**HOW TO COMPLETE THIS TASK:**
Every line from the one containing "R1: 68k (SIG21, SIG24) -> 68k (0V, SIG21)" to the end of the records below must be copied exactly, and no pictures may be included.

**PROVIDED MATERIAL:**
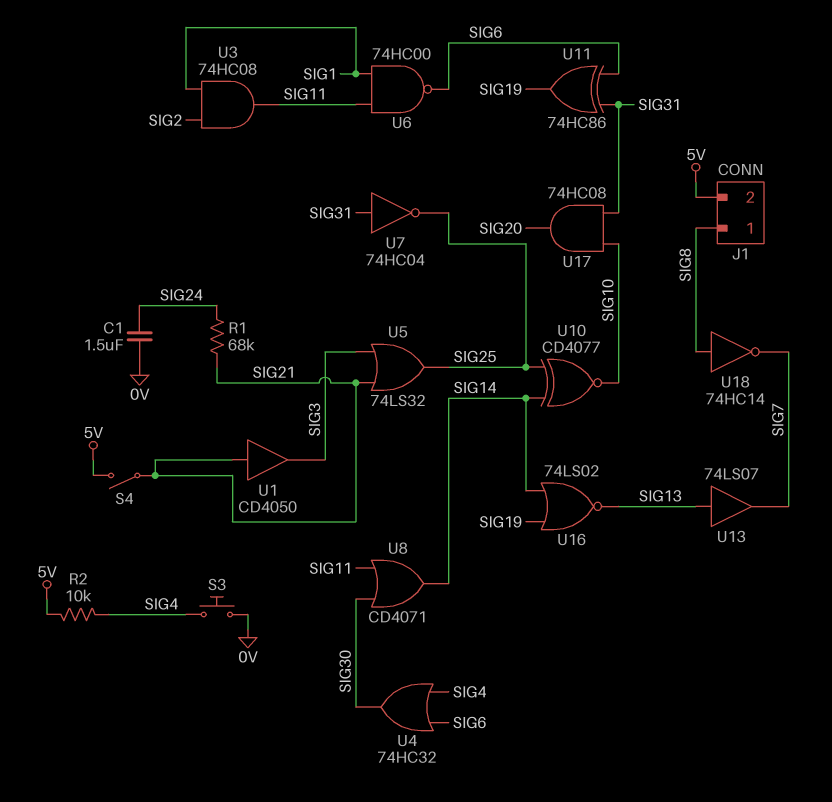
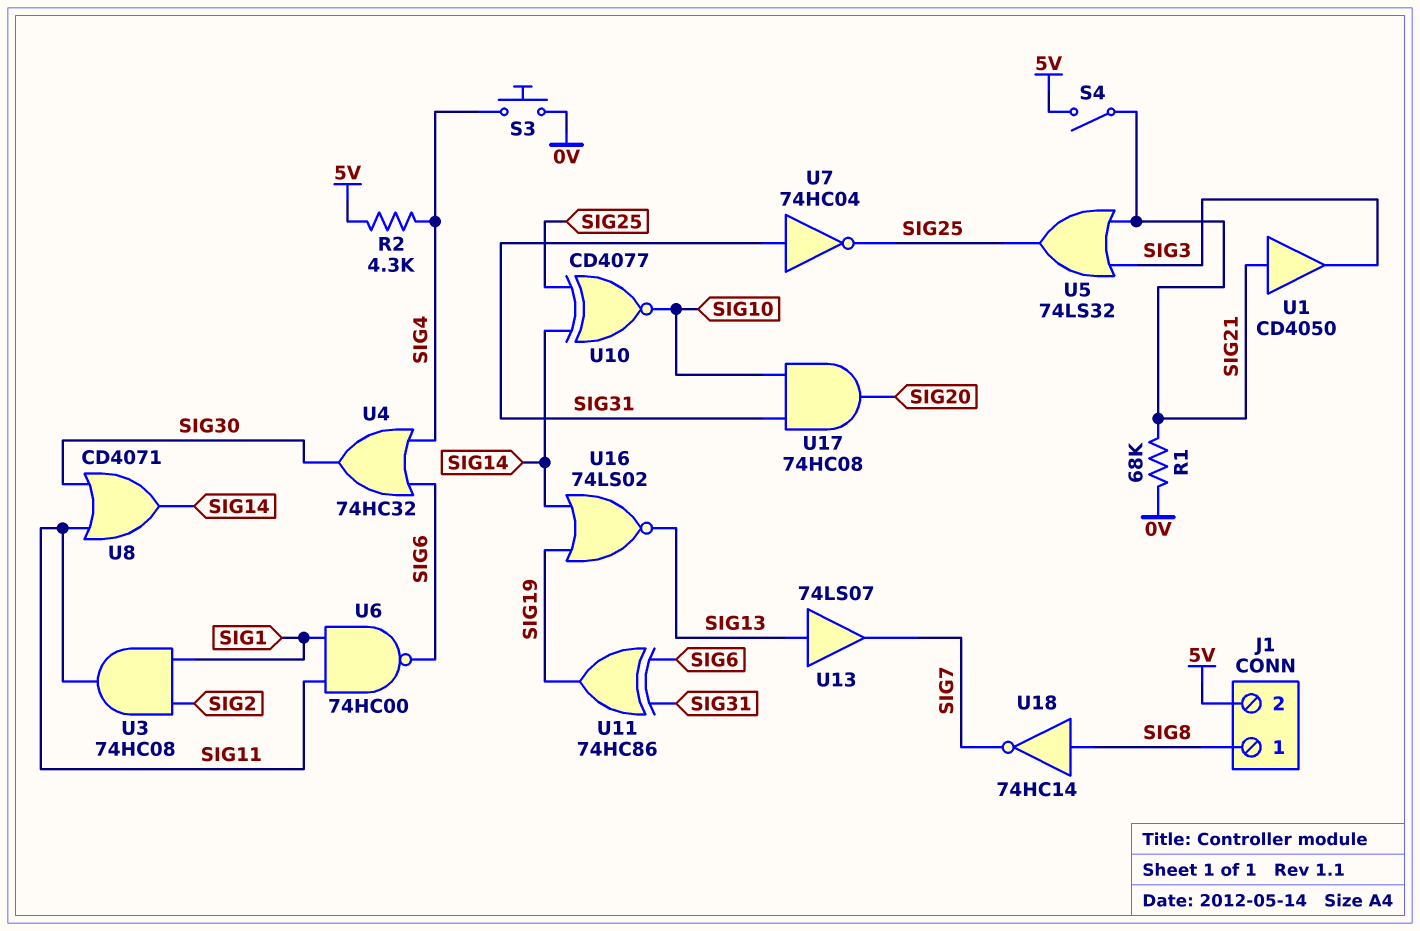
C1: 1.5uF (0V, SIG24) -> none
R1: 68k (SIG21, SIG24) -> 68k (0V, SIG21)
R2: 10k (5V, SIG4) -> 4.3k (5V, SIG4)

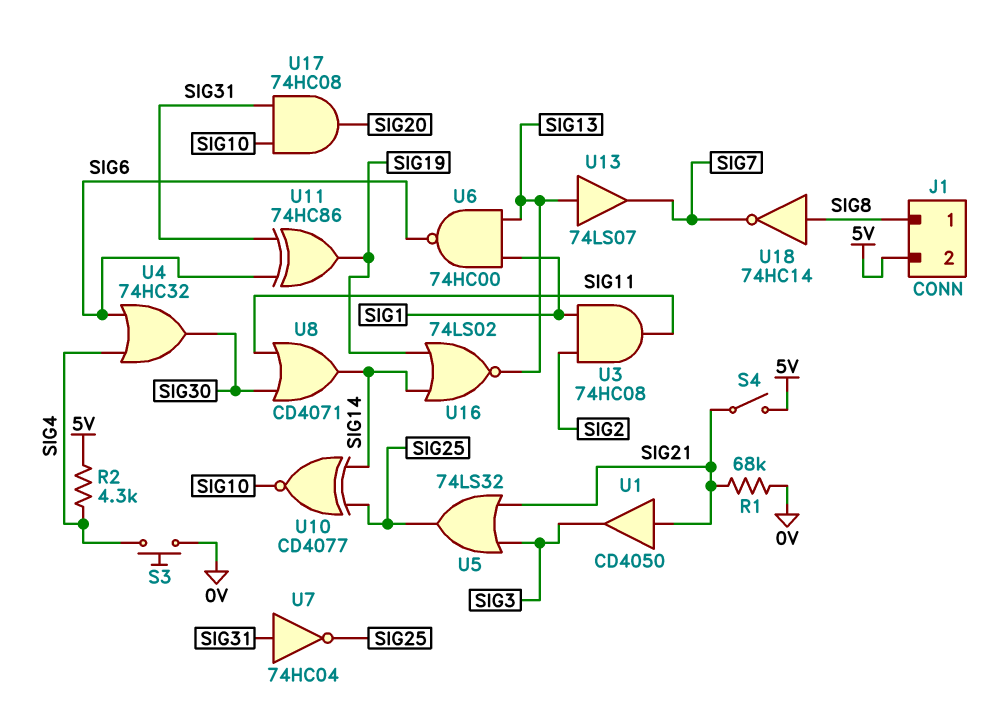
U6: NAND 74HC00 (in SIG1, in SIG11, out SIG6) -> NAND 74HC00 (in SIG1, in SIG13, out SIG6)

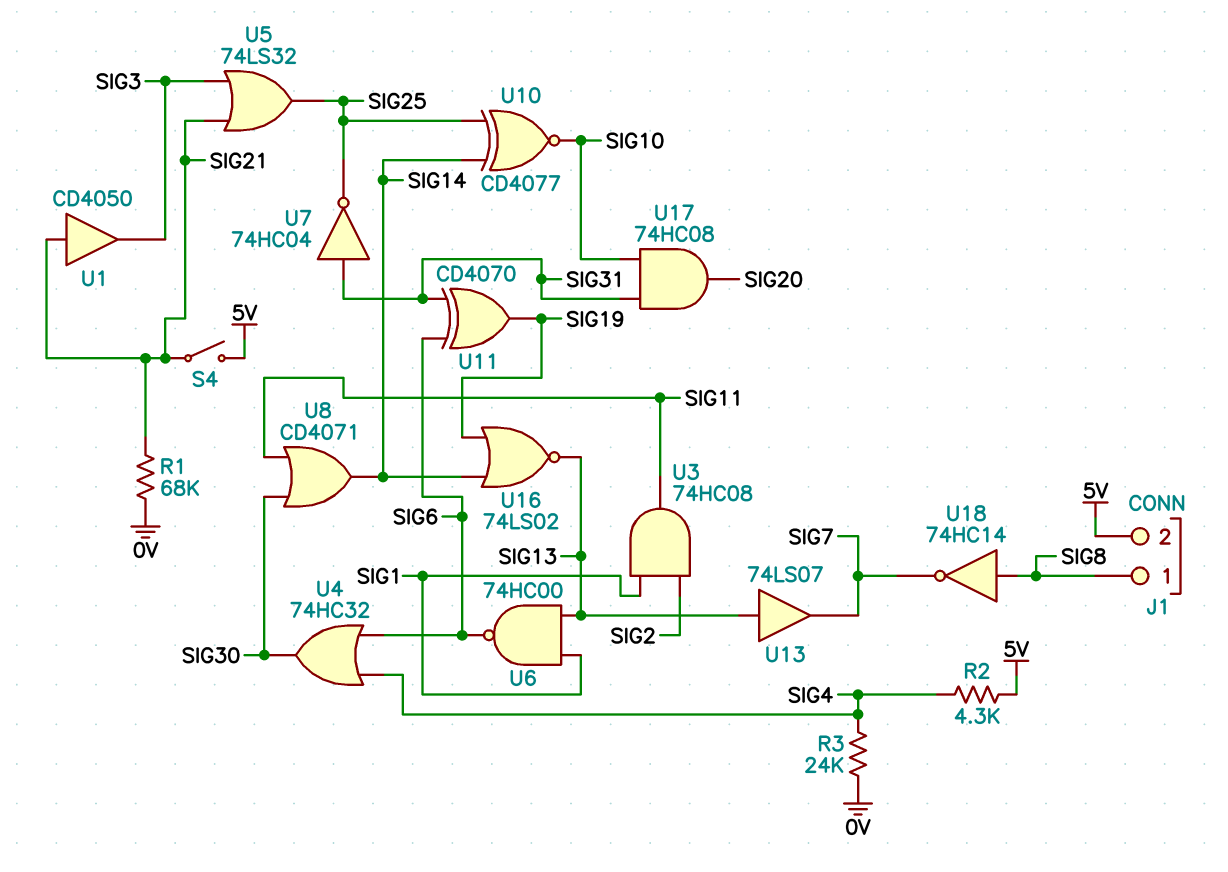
R3: none -> 24k (0V, SIG4)
S3: button (0V, SIG4) -> none
U11: XOR 74HC86 (in SIG6, in SIG31, out SIG19) -> XOR CD4070 (in SIG6, in SIG31, out SIG19)

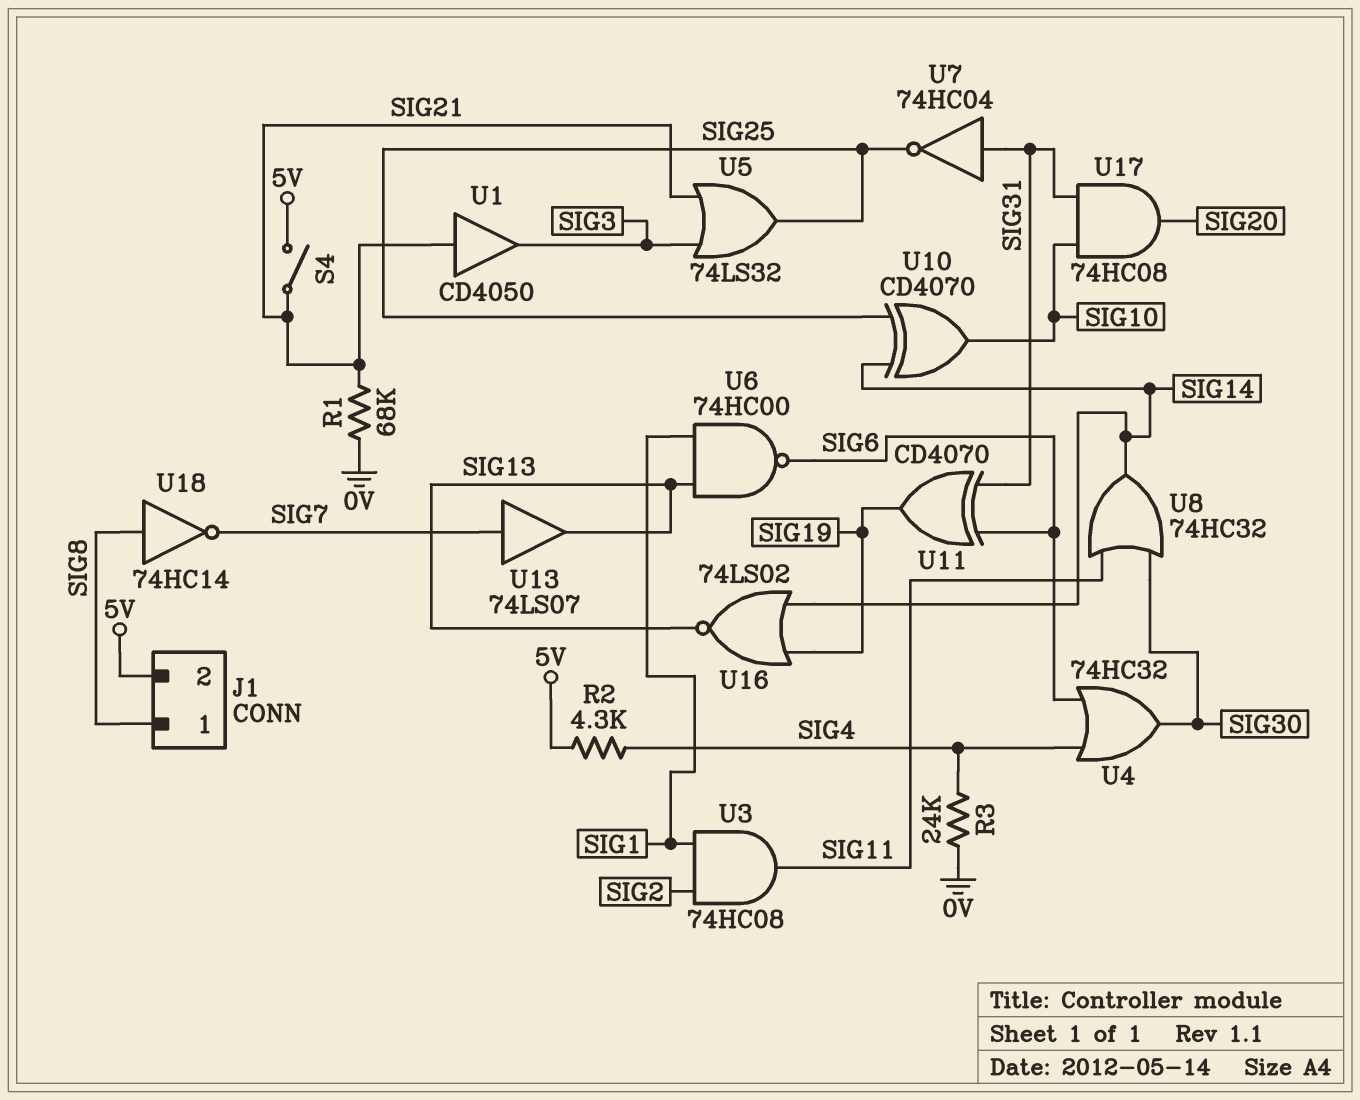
U8: OR CD4071 (in SIG11, in SIG30, out SIG14) -> OR 74HC32 (in SIG11, in SIG30, out SIG14)
U10: XNOR CD4077 (in SIG14, in SIG25, out SIG10) -> XOR CD4070 (in SIG14, in SIG25, out SIG10)
U13: buffer 74LS07 (in SIG13, out SIG7) -> buffer 74LS07 (in SIG7, out SIG13)

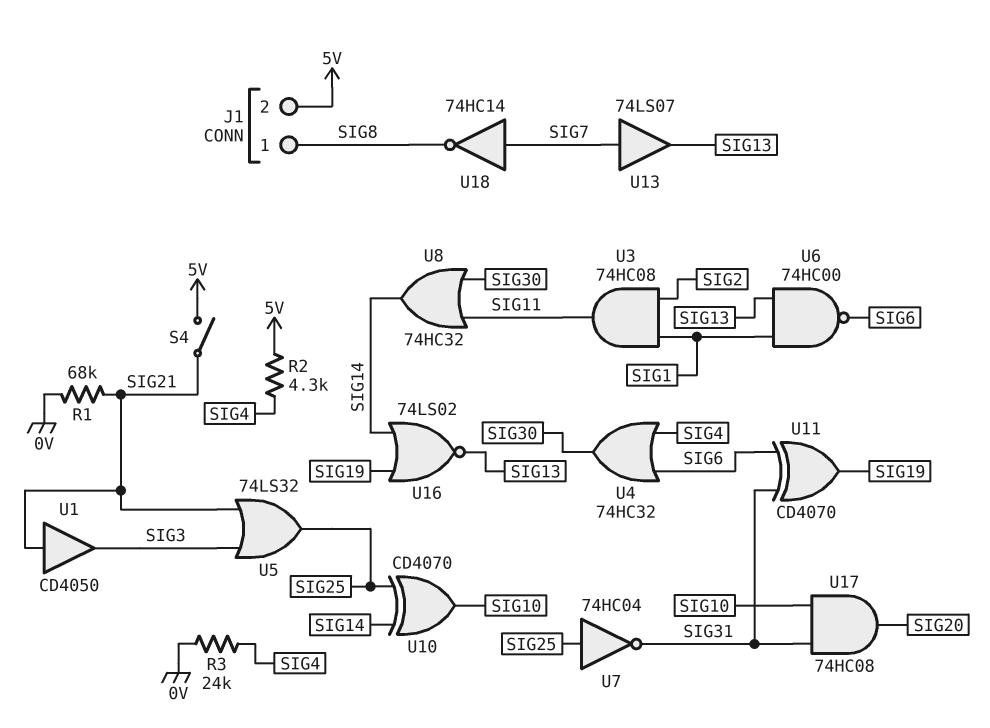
U7: NOT 74HC04 (in SIG31, out SIG25) -> NOT 74HC04 (in SIG25, out SIG31)
U18: NOT 74HC14 (in SIG8, out SIG7) -> NOT 74HC14 (in SIG7, out SIG8)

**ANSWER TO THE EXERCISE:**
R1: 68k (SIG21, SIG24) -> 68k (0V, SIG21)
R2: 10k (5V, SIG4) -> 4.3k (5V, SIG4)

U6: NAND 74HC00 (in SIG1, in SIG11, out SIG6) -> NAND 74HC00 (in SIG1, in SIG13, out SIG6)

R3: none -> 24k (0V, SIG4)
S3: button (0V, SIG4) -> none
U11: XOR 74HC86 (in SIG6, in SIG31, out SIG19) -> XOR CD4070 (in SIG6, in SIG31, out SIG19)

U8: OR CD4071 (in SIG11, in SIG30, out SIG14) -> OR 74HC32 (in SIG11, in SIG30, out SIG14)
U10: XNOR CD4077 (in SIG14, in SIG25, out SIG10) -> XOR CD4070 (in SIG14, in SIG25, out SIG10)
U13: buffer 74LS07 (in SIG13, out SIG7) -> buffer 74LS07 (in SIG7, out SIG13)

U7: NOT 74HC04 (in SIG31, out SIG25) -> NOT 74HC04 (in SIG25, out SIG31)
U18: NOT 74HC14 (in SIG8, out SIG7) -> NOT 74HC14 (in SIG7, out SIG8)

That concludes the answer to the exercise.